▶ _Record extracts_

○ ○ ○ ○ ○ ○ ○

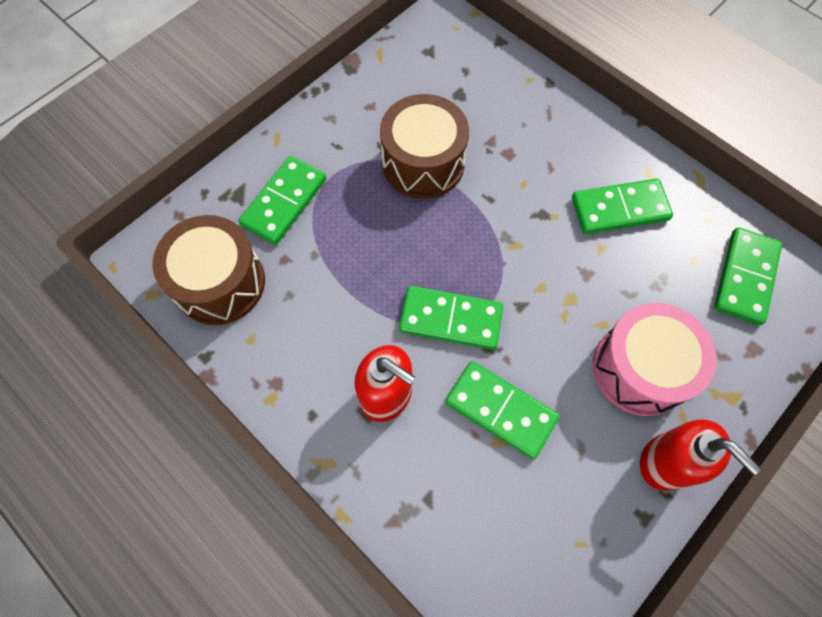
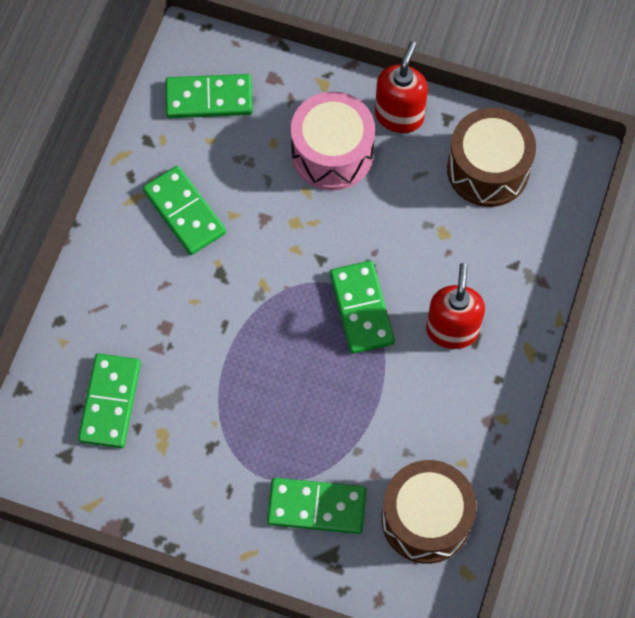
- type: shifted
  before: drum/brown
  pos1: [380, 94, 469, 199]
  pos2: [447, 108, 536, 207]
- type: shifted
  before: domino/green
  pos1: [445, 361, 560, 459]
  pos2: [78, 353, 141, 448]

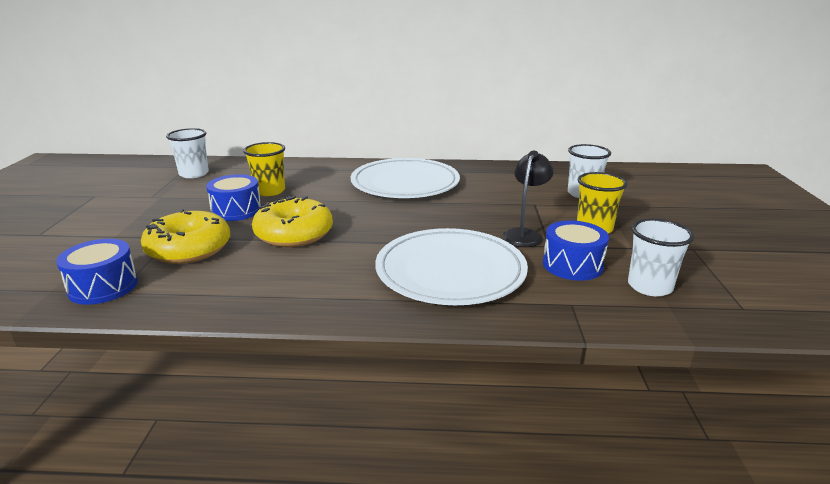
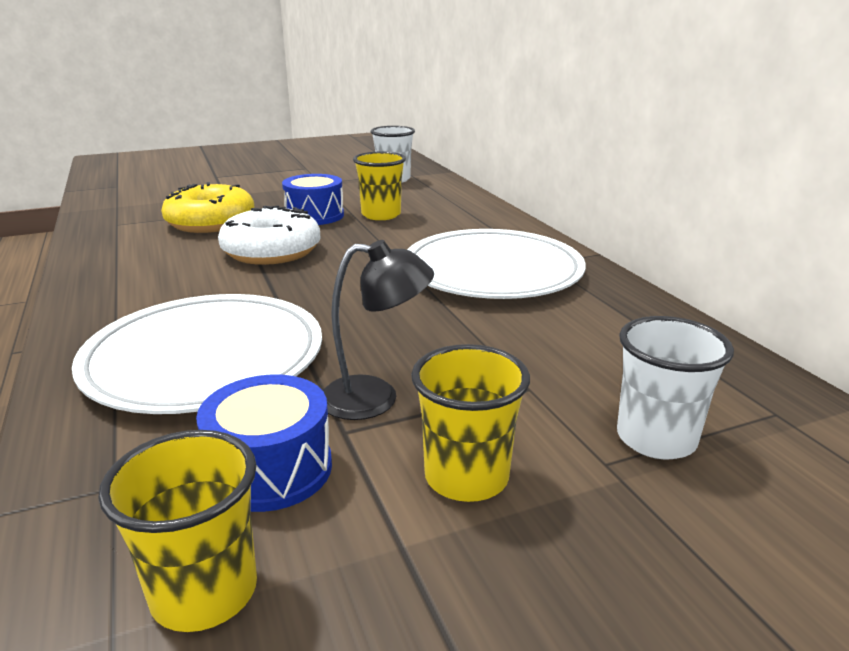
- type: gone
  before: drum/blue
  pos1: [56, 239, 138, 305]
- type: repainted
  before: donut/yellow
  after: donut/white
  pos1: [252, 196, 333, 247]
  pos2: [218, 206, 321, 265]
- type: repainted
  before: cup/white
  after: cup/yellow
  pos1: [628, 218, 694, 297]
  pos2: [98, 430, 257, 632]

○ ○ ○ ○ ○ ○ ○

▶ _What you have to do_
The reply has to reproduce every line above verbatim and contain no pictures.

▶ _Finished exercise_
- type: shifted
  before: drum/brown
  pos1: [380, 94, 469, 199]
  pos2: [447, 108, 536, 207]
- type: shifted
  before: domino/green
  pos1: [445, 361, 560, 459]
  pos2: [78, 353, 141, 448]

- type: gone
  before: drum/blue
  pos1: [56, 239, 138, 305]
- type: repainted
  before: donut/yellow
  after: donut/white
  pos1: [252, 196, 333, 247]
  pos2: [218, 206, 321, 265]
- type: repainted
  before: cup/white
  after: cup/yellow
  pos1: [628, 218, 694, 297]
  pos2: [98, 430, 257, 632]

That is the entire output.